**Problem to work on**
Please return each line from the items below that contains the word "kern", copied in full.

**Material for this exercise**
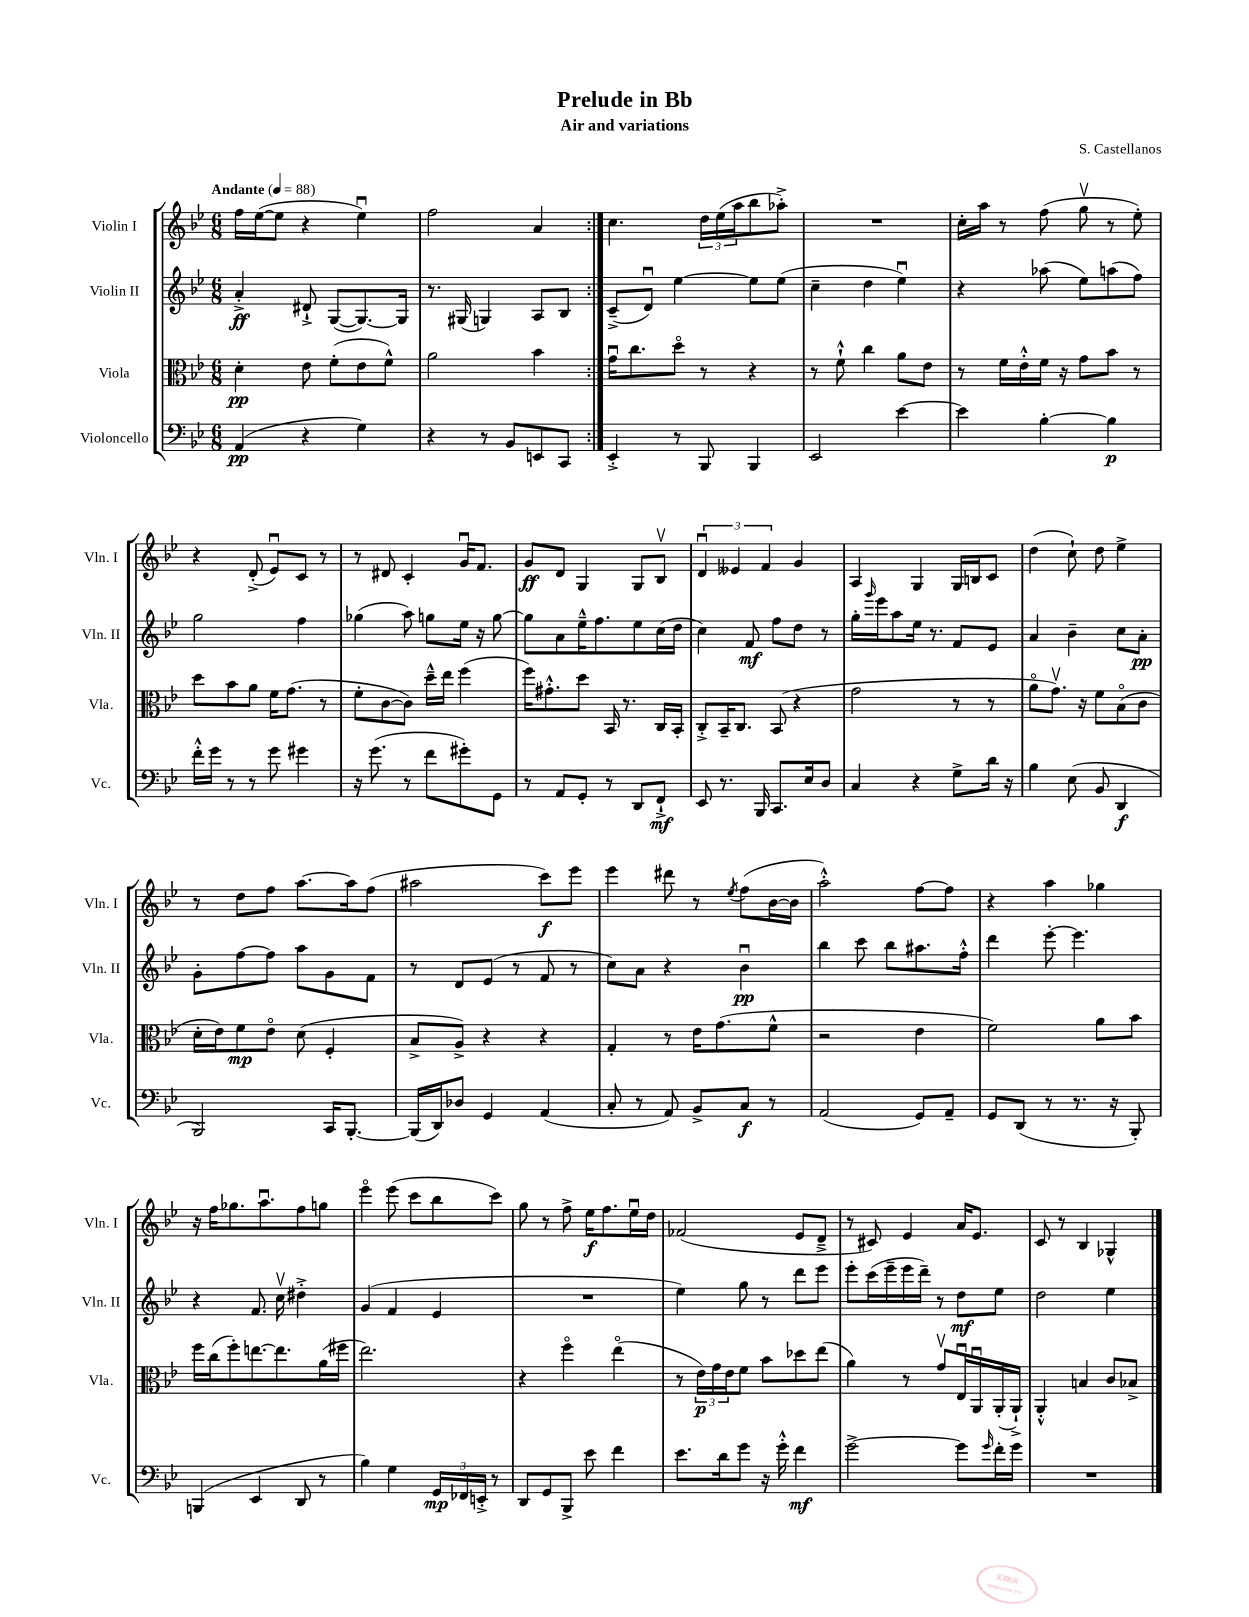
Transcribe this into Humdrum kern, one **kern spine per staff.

**kern	**kern	**kern	**kern
*staff4	*staff3	*staff2	*staff1
*clefF4	*clefC3	*clefG2	*clefG2
*k[b-e-]	*k[b-e-]	*k[b-e-]	*k[b-e-]
*M6/8	*M6/8	*M6/8	*M6/8
*MM88	*MM88	*MM88	*MM88
(4AA	4d'	4a'^	16ff
.	.	.	([16ee-
.	.	.	8ee-]
4r	8e-	8d#`^	4r
.	(8f'	([8G	.
4G)	8e-	8.G_)	4ee-u)
.	8f^^)	.	.
.	.	16G]	.
=	=	=	=
4r	2a	8.r	2ff
.	.	(16G#	.
8r	.	4G)	.
8BB-	.	.	.
8EE	4b-	8A	4a
8CC	.	8B-	.
=:|!	=:|!	=:|!	=:|!
4EE-'^	16gu	(8c~^	4.cc
.	8.cc	.	.
.	.	8du)	.
8r	8ddo	[4ee-	.
8BBB-	8r	.	24dd
.	.	.	(24ee-
.	.	.	24aa
4BBB-	4r	8ee-]	8bb-
.	.	(8ee-	8aa-'^)
=	=	=	=
2EE-	8r	4cc~	2.r
.	8f`^^	.	.
.	4cc	4dd	.
[4e-	8a	4ee-u)	.
.	8e-	.	.
=	=	=	=
4e-]	8r	4r	16cc'
.	.	.	16aa
.	16f	.	8r
.	16e-'^^	.	.
[4B-'	16f	(8aa-	(8ff
.	16r	.	.
.	8g	8ee-)	8ggv
4B-]	8b-	(8aa	8r
.	8r	8ff)	8ee-')
=	=	=	=
16f'^^	8dd	2gg	4r
16g	.	.	.
8r	8b-	.	.
8r	8a	.	(8d'^
8g	16f	.	8e-u)
.	(8.g	.	.
4g#	.	4ff	8c
.	8r	.	8r
=	=	=	=
16r	8f'	(4gg-	8r
(8.g	.	.	.
.	[8c	.	8d#
8r	8c])	8aa)	4c'
8f	16dd~^^	8gg	.
.	16ee-	.	.
8g#')	(4ff	16ee-	16gu
.	.	16r	8.f
8GG	.	[8gg	.
=	=	=	=
8r	16ff)	8gg]	8g
.	8.g#'^^	.	.
8AA	.	8a	8d
8GG'	8dd	16ee-~^^	4G
.	.	8.ff	.
8r	16BB-	.	.
.	8.r	.	.
8DD	.	8ee-	8G
8FF`^	16C	(16cc	8B-v
.	16BB-'	16dd	.
=	=	=	=
8EE-	8C'^	4cc)	6du
8.r	16BB-~	.	.
.	.	.	6e--
.	8.C	.	.
.	.	8f	.
16BBB-	.	.	.
.	.	.	6f
8.CC	(8BB-	8ff	.
.	4r	8dd	4g
16E-	.	.	.
8D	.	8r	.
=	=	=	=
4C	2g	16gg'	4A
.	.	16qqggg	.
.	.	16eee-	.
.	.	8aa	.
4r	.	16ee-	4G
.	.	8.r	.
8G^	8r	8f	16G
.	.	.	16B
16d	8r	8e-	8c
16r	.	.	.
=	=	=	=
4B-	8ao	4a	(4dd
.	8.gv)	.	.
(8E-	.	4b-~	8cc`)
.	16r	.	.
8BB-	8f	.	8dd
4DD	(8B-o	8cc	4ee-^
.	8c	8a'	.
=	=	=	=
2BBB-)	16d'	8g'	8r
.	16e-)	.	.
.	8f	[8ff	8dd
.	8e-o	8ff]	8ff
.	(8d	8aa	[8.aa
16CC	4F'	8g	.
[8.BBB-'	.	.	16aa]
.	.	8f	(8ff
=	=	=	=
(16BBB-]	8B-^	8r	2aa#
16DD)	.	.	.
8D-	8A^)	8d	.
4GG	4r	(8e-	.
.	.	8r	.
(4AA	4r	8f	8ccc)
.	.	8r	8eee-
=	=	=	=
8C'	4G'	8cc)	4eee-
8r	.	8a	.
8AA)	8r	4r	8ddd#
8BB-^	16e-	.	8r
.	(8.g	.	.
.	.	.	8qee-
8C	.	4b-u	(8ff
8r	8f^^	.	[16b-
.	.	.	16b-]
=	=	=	=
(2AA	2r	4bb-	2aa'^^)
.	.	8ccc	.
.	.	8bb-	.
8GG)	4e-	8.aa#	[8ff
8AA~	.	.	8ff]
.	.	16ff'^^	.
=	=	=	=
8GG	2f)	4ddd	4r
(8DD	.	.	.
8r	.	[8eee-'	4aa
8.r	.	4.eee-]	.
.	8a	.	4gg-
16r	.	.	.
8BBB-')	8b-	.	.
=	=	=	=
(4BBB	16ff	4r	16r
.	(16cc	.	16ff
.	8ff')	.	8.gg-
4EE-	[8.ee	8.f	.
.	.	.	8.aau
.	8.ee]	16ccv	.
8DD	.	4dd#'^	8ff
8r	(16a	.	8gg
.	16ff#	.	.
=	=	=	=
4B-)	2.ee-)	(4g	4eee-o
4G	.	4f	(8eee-
.	.	.	8ccc
24GG	.	4e-	8bb-
24FF-	.	.	.
24EE'^	.	.	.
8r	.	.	8ccc)
=	=	=	=
8DD	4r	2.r	8gg
8GG	.	.	8r
8BBB-^	4ffo	.	8ff^
8e-	.	.	16ee-
.	.	.	8.ff
4f	(4ee-o	.	.
.	.	.	16ee-u
.	.	.	16dd
=	=	=	=
8.e-	8r	4ee-)	(2f-
.	24e-)	.	.
.	24g	.	.
16d	.	.	.
.	24e-	.	.
8g	8f	8gg	.
16r	8b-	8r	.
16g'^^	.	.	.
4f	8dd-	8ddd	8e-
.	(8ee-	8eee-	8d~^
=	=	=	=
[2g^	4a)	8eee-'	8r
.	.	(16ccc	8c#)
.	.	16eee-~	.
.	8r	16eee-	4e-
.	.	16ddd~)	.
.	8gv	8r	.
8g]	16E-u	8dd	16a
.	16AAu	.	8.e-
16qqg	.	.	.
16f'	(16AA'	8ee-	.
16g	16AA`^)	.	.
=	=	=	=
2.r	4AA'^^	2dd	8c
.	.	.	8r
.	4B	.	4B-
.	8c	4ee-	4G-^^
.	8B-^	.	.
==	==	==	==
*-	*-	*-	*-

**Solution for this exercise**
Transcribe this into Humdrum kern, one **kern spine per staff.
**kern	**kern	**kern	**kern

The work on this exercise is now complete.